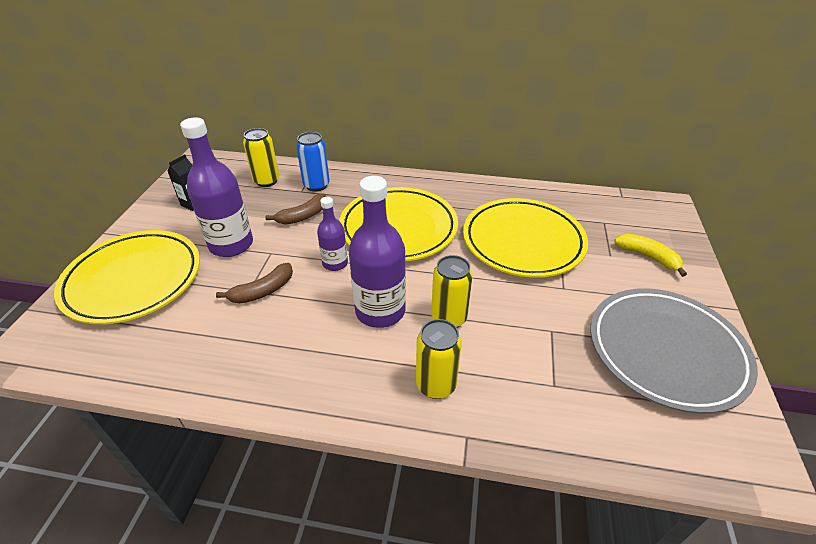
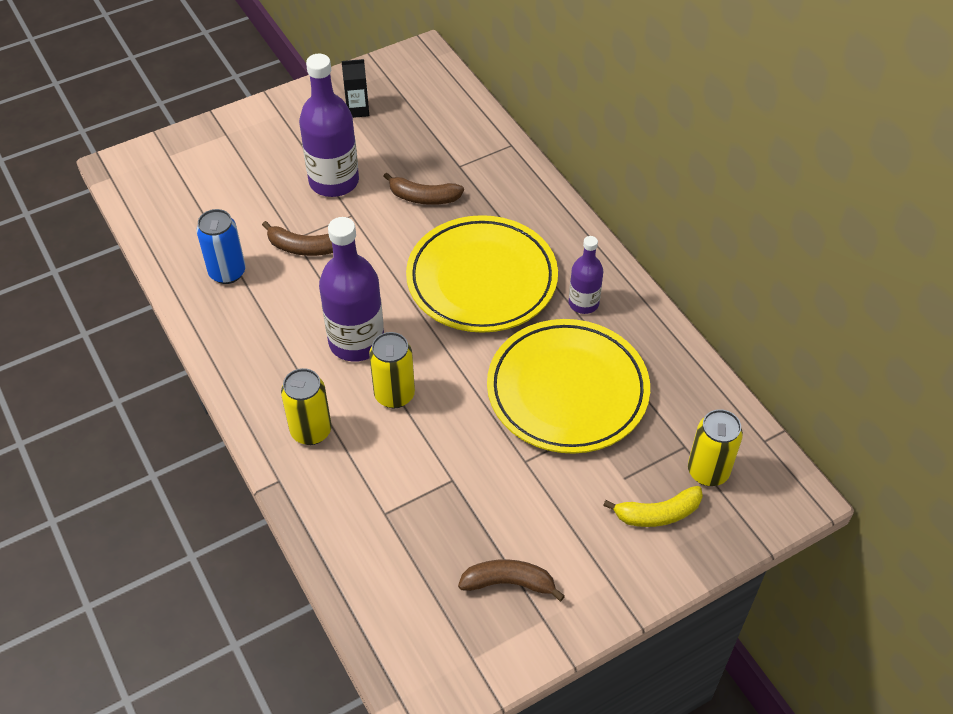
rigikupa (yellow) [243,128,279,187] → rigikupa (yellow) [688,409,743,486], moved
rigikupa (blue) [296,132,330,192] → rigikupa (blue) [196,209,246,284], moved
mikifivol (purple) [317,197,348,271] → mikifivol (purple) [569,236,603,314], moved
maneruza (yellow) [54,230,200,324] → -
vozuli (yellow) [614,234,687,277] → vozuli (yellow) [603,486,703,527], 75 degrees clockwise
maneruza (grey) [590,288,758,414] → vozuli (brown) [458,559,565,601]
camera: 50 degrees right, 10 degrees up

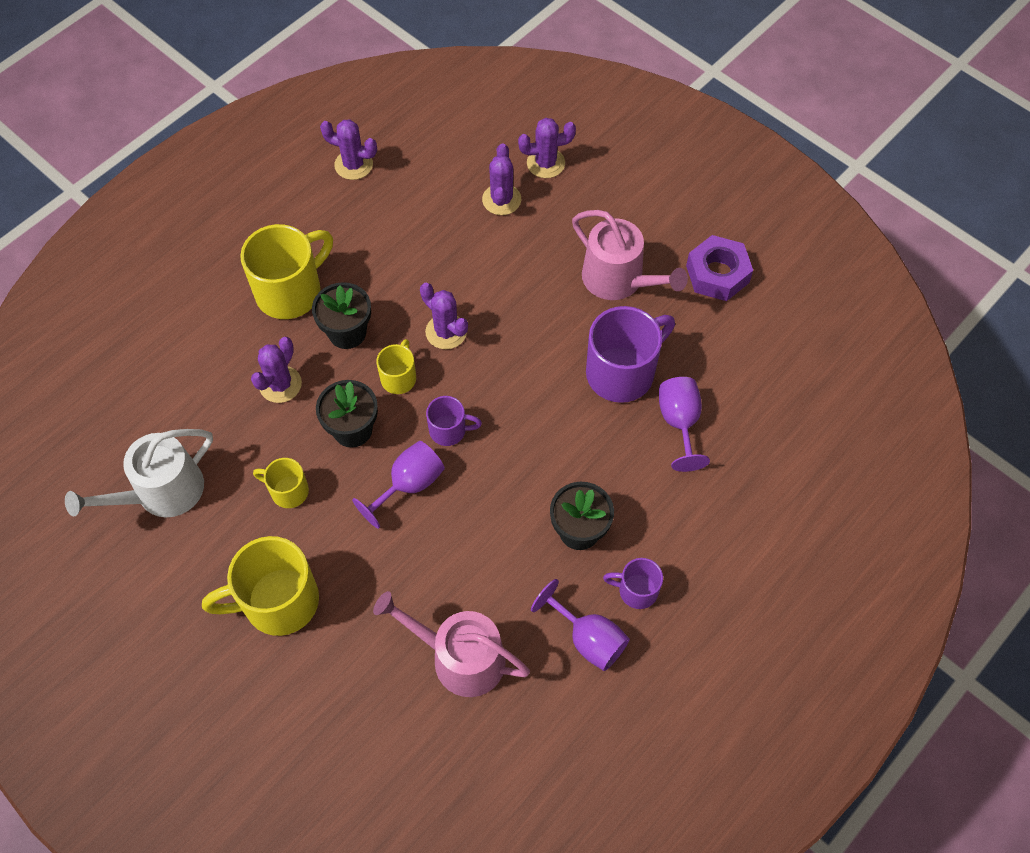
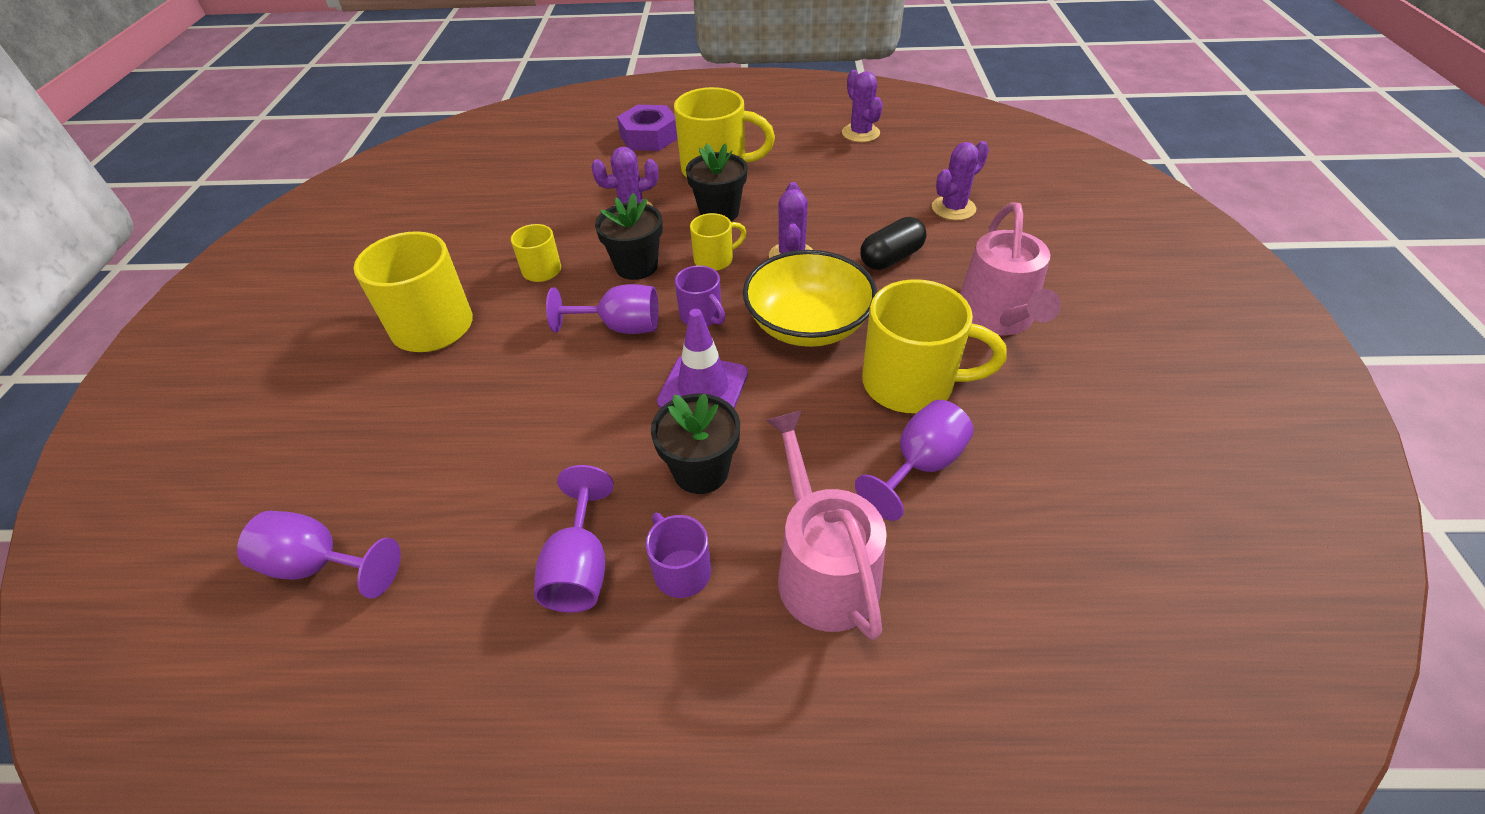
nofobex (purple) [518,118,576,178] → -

...

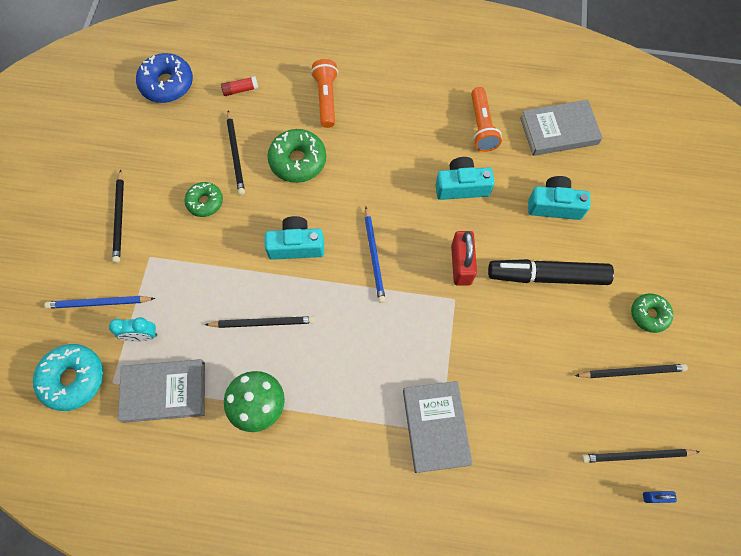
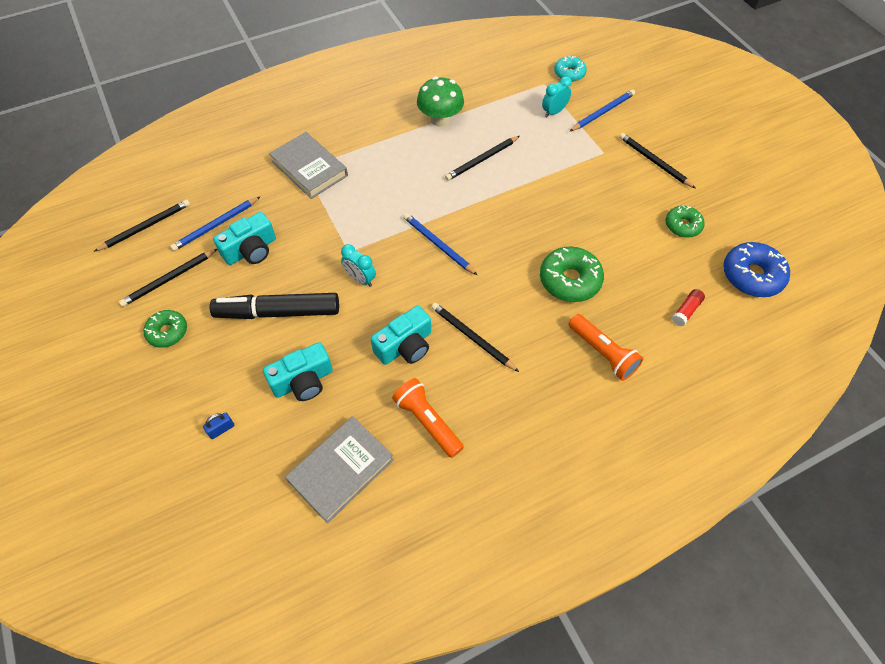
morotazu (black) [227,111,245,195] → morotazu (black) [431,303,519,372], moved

▶ _EXERCISE AIM_
What you return must match the lines above from the one with "maneruza (yellow) [54,230,200,324]" through the one with "nofobex (purple) [518,118,576,178]" exactly, with both ends included and the pictures excluded.

▶ _TASK RESPONSE_
maneruza (yellow) [54,230,200,324] → -
vozuli (yellow) [614,234,687,277] → vozuli (yellow) [603,486,703,527], 75 degrees clockwise
maneruza (grey) [590,288,758,414] → vozuli (brown) [458,559,565,601]
camera: 50 degrees right, 10 degrees up

nofobex (purple) [518,118,576,178] → -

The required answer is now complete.